* Exercise requirements: Set down exactly, with nothing added, the lines from the one containing "lime cone E2 level 1 -> black cone E2 level 1" through the end of the entries.

(Data items)
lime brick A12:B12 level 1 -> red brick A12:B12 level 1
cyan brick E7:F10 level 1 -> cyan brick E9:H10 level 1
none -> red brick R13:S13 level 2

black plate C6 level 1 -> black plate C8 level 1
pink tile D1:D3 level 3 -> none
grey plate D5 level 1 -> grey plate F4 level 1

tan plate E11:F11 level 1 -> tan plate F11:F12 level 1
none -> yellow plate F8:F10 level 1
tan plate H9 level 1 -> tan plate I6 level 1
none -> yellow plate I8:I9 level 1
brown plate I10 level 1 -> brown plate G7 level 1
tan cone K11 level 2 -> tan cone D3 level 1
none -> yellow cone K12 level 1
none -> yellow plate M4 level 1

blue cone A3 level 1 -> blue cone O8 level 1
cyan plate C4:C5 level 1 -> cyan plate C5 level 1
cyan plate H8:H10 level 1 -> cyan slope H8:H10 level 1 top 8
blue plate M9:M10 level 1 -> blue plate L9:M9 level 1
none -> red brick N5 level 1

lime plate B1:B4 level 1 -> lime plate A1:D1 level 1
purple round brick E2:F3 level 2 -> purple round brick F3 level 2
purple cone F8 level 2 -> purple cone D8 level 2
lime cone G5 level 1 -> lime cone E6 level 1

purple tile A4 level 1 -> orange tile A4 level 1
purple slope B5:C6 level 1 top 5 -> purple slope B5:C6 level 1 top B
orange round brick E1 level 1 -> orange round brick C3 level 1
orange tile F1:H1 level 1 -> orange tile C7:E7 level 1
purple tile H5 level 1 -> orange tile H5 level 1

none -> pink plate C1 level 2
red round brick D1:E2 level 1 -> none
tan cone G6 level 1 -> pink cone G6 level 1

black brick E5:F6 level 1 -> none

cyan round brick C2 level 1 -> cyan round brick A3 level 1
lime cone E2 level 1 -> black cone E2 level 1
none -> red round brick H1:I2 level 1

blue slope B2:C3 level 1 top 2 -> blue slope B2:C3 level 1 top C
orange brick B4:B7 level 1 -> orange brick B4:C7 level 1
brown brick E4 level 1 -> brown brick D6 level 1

* Your solution:
lime cone E2 level 1 -> black cone E2 level 1
none -> red round brick H1:I2 level 1

blue slope B2:C3 level 1 top 2 -> blue slope B2:C3 level 1 top C
orange brick B4:B7 level 1 -> orange brick B4:C7 level 1
brown brick E4 level 1 -> brown brick D6 level 1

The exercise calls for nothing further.